▸ DIRECTIONS: Only lines holding the string "longest" are wanted; copy each one from the material.
** RECORDED INFORMATION follows **
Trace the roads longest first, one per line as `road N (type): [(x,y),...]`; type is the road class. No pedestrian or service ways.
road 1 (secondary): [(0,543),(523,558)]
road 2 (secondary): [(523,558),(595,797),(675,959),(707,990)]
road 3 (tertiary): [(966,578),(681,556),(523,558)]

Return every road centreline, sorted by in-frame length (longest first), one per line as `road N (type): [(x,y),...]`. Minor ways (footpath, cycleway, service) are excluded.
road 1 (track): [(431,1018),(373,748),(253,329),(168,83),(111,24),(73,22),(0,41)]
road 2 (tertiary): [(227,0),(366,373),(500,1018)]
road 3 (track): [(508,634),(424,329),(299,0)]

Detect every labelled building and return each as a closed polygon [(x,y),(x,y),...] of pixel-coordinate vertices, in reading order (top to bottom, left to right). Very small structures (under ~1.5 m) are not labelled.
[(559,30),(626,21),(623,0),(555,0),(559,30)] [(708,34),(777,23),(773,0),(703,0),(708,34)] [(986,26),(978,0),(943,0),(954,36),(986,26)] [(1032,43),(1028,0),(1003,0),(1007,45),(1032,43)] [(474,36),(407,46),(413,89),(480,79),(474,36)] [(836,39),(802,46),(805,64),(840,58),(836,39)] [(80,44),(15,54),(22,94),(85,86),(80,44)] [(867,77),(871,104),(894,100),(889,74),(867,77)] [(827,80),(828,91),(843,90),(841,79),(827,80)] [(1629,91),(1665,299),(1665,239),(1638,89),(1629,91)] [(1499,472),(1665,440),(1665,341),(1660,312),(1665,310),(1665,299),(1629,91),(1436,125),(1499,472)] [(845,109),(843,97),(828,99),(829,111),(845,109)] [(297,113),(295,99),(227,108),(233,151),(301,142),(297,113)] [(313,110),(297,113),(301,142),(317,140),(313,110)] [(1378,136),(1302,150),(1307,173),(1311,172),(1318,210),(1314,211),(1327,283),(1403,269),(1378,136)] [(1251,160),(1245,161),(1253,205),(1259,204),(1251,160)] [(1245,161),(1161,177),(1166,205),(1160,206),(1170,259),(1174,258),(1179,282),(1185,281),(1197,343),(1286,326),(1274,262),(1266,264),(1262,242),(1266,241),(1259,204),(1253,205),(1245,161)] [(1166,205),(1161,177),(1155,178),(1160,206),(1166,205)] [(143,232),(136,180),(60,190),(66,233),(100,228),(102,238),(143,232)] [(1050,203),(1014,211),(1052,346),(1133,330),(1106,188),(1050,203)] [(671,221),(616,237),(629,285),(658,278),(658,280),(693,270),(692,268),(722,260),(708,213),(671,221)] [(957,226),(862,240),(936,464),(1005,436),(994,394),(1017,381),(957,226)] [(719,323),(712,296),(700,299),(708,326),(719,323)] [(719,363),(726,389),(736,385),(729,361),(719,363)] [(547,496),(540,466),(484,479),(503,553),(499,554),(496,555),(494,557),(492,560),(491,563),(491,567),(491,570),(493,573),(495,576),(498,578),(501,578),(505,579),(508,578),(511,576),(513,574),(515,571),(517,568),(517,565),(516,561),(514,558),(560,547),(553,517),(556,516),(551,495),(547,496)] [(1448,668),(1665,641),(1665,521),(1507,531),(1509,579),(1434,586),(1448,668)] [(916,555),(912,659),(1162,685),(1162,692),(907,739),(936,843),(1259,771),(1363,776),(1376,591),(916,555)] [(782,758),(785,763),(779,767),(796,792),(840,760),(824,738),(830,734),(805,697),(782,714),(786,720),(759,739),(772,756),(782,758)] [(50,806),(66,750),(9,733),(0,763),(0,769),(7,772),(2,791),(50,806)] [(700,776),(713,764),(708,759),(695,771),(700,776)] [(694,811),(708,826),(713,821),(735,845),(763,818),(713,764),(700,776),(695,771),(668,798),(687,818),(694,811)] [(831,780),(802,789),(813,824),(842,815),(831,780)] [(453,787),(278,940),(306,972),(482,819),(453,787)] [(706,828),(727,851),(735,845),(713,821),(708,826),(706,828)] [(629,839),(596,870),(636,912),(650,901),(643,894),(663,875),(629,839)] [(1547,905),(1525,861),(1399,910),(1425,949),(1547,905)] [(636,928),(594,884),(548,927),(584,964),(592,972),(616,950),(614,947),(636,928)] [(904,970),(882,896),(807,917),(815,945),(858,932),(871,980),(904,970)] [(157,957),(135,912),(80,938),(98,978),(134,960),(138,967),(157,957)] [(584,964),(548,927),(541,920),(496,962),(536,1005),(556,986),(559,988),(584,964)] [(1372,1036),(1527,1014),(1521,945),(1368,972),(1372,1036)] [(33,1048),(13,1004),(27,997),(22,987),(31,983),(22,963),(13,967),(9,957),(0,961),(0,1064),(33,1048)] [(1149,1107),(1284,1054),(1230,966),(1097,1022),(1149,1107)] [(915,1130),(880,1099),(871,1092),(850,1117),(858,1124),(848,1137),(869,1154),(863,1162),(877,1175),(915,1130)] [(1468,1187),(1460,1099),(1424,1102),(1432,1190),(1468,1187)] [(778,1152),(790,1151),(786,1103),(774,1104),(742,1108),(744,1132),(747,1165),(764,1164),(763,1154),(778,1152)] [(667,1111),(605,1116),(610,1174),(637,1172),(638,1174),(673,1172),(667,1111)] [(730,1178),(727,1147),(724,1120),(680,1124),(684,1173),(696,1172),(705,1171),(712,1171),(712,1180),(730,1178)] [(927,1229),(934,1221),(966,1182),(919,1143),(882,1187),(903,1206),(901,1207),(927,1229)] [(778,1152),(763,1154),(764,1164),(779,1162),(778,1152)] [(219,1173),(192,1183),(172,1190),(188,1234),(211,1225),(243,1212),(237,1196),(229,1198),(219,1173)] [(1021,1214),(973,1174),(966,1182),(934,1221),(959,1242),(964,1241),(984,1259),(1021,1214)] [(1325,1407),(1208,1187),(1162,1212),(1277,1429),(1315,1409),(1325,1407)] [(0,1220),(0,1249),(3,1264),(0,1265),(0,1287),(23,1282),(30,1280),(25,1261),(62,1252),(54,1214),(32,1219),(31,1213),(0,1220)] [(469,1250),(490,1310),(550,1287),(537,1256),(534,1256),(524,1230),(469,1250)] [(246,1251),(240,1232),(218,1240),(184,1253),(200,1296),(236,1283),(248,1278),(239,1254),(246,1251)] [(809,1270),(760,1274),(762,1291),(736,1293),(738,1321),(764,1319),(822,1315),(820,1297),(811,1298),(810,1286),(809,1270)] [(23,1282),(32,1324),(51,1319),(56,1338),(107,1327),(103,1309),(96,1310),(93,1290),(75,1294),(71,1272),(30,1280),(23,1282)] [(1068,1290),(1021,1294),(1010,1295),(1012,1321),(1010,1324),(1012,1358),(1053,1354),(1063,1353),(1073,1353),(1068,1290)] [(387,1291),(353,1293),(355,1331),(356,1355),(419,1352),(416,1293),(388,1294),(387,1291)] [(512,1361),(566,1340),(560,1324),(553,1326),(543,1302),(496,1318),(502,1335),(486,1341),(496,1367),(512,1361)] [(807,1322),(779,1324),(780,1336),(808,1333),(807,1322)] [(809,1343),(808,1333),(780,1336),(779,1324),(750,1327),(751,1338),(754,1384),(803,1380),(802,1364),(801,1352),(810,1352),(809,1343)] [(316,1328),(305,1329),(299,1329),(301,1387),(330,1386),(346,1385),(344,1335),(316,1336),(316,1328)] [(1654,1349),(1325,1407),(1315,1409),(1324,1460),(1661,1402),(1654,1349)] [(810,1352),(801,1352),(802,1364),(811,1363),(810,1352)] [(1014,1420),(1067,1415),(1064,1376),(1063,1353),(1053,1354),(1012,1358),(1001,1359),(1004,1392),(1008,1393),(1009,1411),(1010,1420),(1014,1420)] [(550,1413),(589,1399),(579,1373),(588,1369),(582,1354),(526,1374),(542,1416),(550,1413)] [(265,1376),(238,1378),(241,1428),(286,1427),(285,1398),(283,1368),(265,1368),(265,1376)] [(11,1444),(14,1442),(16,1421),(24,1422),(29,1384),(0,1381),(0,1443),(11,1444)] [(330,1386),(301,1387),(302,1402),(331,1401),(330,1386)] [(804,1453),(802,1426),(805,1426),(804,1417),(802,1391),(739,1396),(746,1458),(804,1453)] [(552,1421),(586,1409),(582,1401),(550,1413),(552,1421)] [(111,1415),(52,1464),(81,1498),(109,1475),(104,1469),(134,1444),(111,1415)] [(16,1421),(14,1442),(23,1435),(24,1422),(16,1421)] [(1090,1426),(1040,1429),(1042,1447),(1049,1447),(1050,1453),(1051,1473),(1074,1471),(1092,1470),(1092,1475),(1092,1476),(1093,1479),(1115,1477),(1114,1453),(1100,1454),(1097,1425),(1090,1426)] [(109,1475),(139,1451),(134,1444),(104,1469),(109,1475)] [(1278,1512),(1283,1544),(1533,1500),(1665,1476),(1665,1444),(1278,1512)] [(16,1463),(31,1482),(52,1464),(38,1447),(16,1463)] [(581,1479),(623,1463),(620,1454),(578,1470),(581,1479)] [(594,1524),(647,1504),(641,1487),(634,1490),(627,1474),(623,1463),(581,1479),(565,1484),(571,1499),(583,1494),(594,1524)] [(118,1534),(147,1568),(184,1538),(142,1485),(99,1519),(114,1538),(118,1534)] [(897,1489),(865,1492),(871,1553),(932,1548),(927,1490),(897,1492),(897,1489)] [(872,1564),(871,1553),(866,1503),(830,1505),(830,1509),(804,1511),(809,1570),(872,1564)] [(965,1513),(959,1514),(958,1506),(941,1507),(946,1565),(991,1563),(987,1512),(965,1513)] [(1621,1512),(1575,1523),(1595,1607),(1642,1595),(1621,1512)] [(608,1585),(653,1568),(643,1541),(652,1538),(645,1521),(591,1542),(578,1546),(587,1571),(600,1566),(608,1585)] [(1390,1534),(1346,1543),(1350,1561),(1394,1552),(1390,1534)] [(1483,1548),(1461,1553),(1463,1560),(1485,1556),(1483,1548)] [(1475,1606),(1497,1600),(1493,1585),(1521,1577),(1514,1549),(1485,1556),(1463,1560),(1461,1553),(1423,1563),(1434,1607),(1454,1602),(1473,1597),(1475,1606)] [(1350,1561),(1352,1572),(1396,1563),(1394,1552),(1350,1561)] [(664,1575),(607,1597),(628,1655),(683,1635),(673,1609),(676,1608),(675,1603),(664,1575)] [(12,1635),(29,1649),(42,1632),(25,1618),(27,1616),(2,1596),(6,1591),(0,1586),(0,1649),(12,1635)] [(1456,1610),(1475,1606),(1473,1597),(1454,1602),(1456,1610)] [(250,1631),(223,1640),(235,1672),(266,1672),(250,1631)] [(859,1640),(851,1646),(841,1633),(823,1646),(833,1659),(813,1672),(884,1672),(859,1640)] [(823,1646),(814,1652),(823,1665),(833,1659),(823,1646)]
** End of RECORDED INFORMATION **
▸ RESPONSE BOX:
Trace the roads longest first, one per line as `road N (type): [(x,y),...]`; type is the road class. No pedestrian or service ways.
Return every road centreline, sorted by in-frame length (longest first), one per line as `road N (type): [(x,y),...]`. Minor ways (footpath, cycleway, service) are excluded.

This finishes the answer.